— INSTRUCTIONS TO FOLLOW —
Only the number is needed: count the lines below that hold the string "lamp".

[Entries taken from a collection]
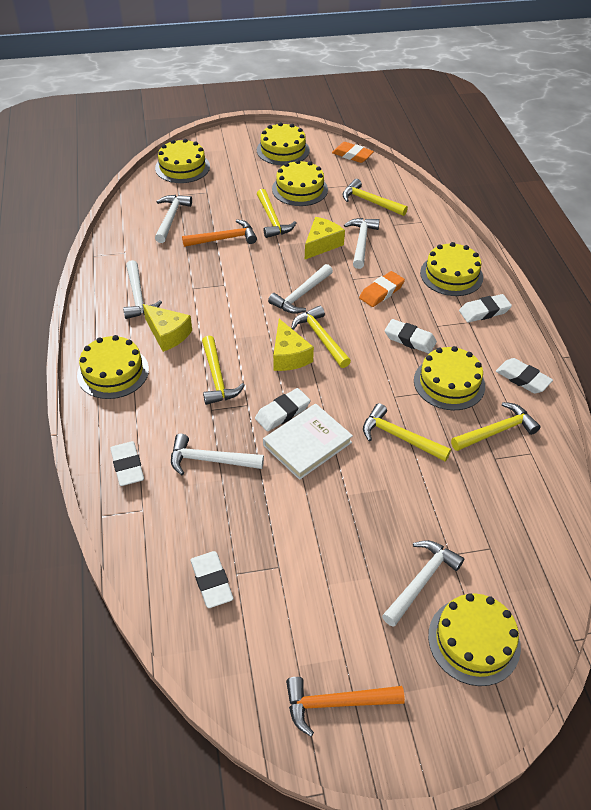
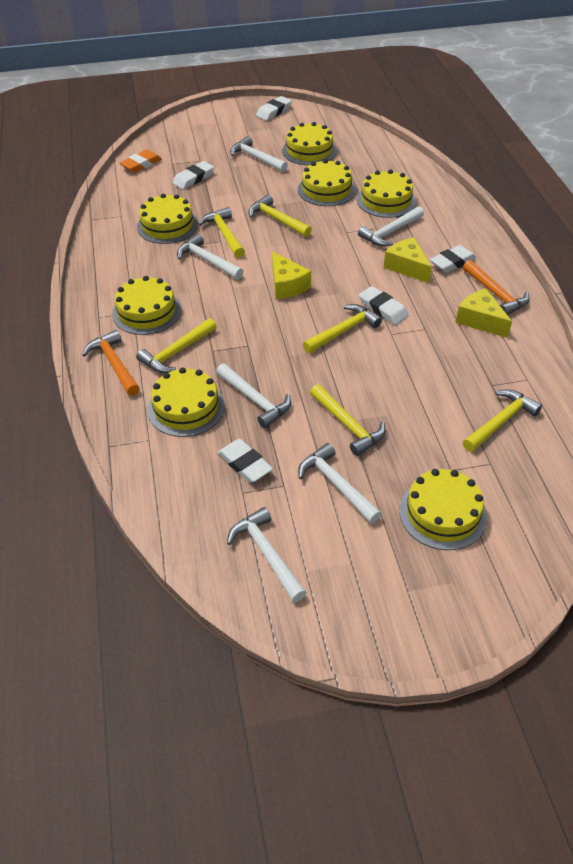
orange eraser: 2 -> 1
white book: 1 -> 0
white eraser: 6 -> 5

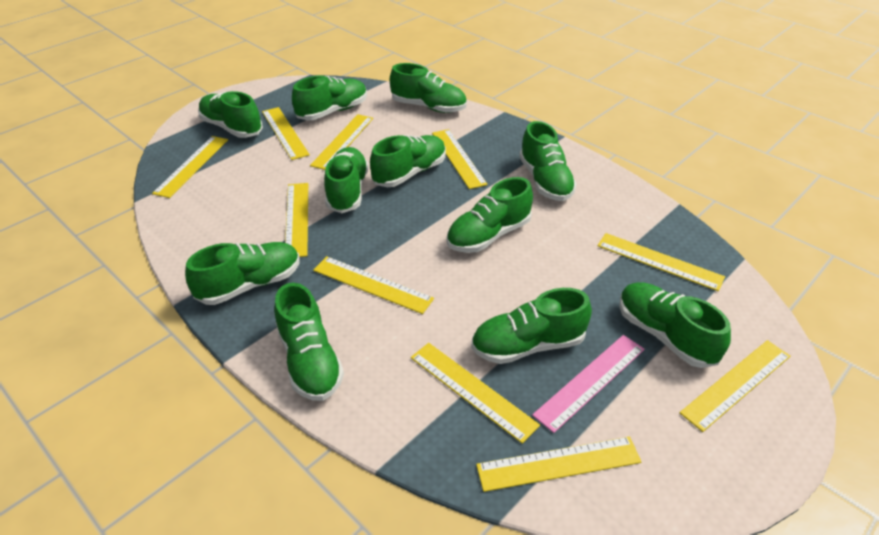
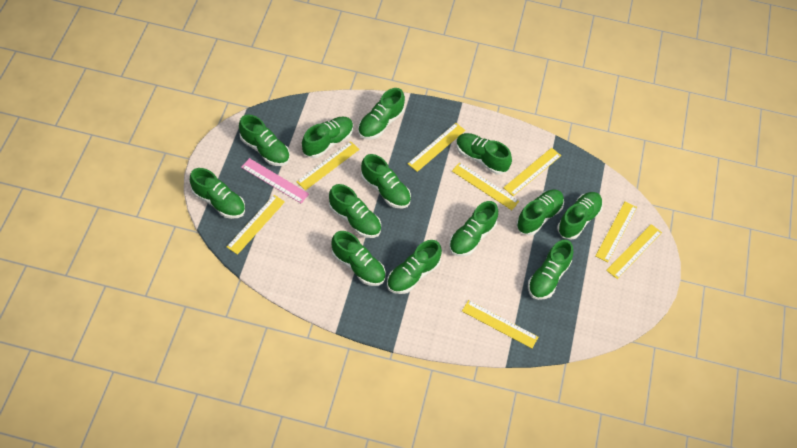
green shoe: 11 -> 13
yellow ruler: 10 -> 8

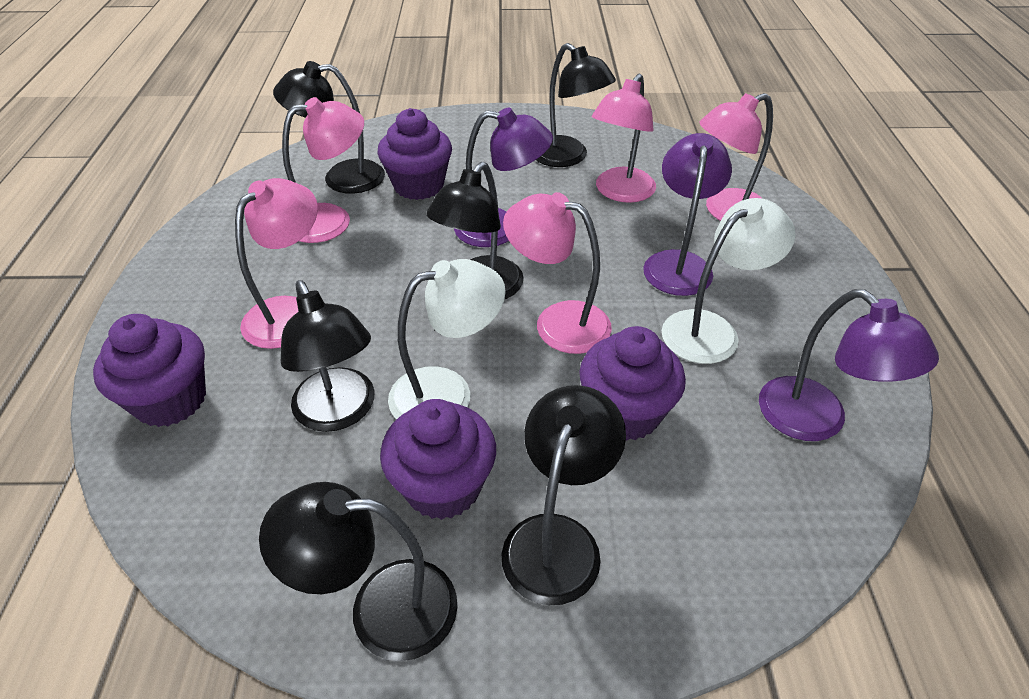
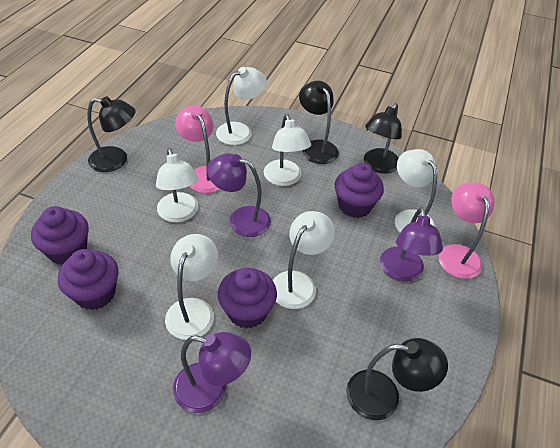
black lamp: 6 -> 4
pink lamp: 5 -> 2
white lamp: 2 -> 6

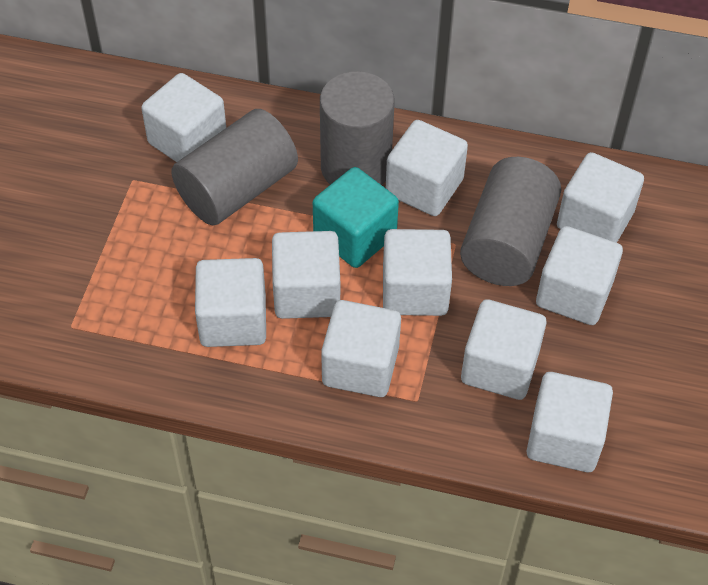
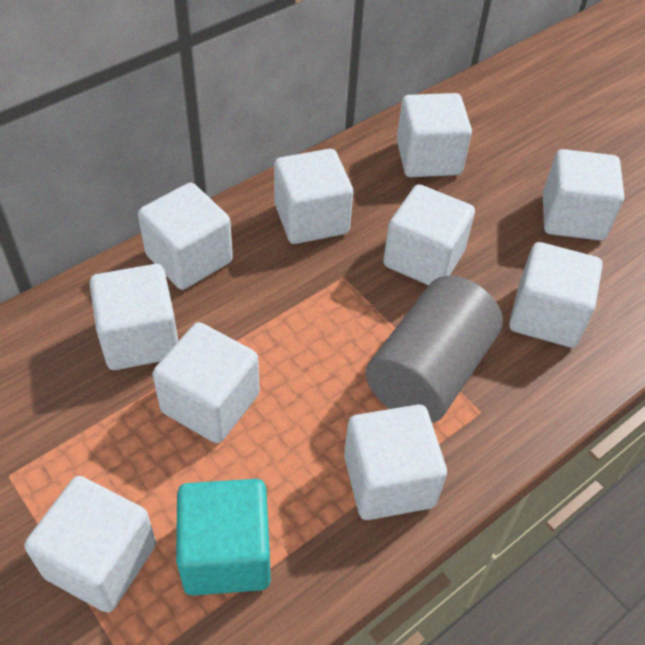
grey cylinder: 3 -> 1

— TASK OUTPUT —
3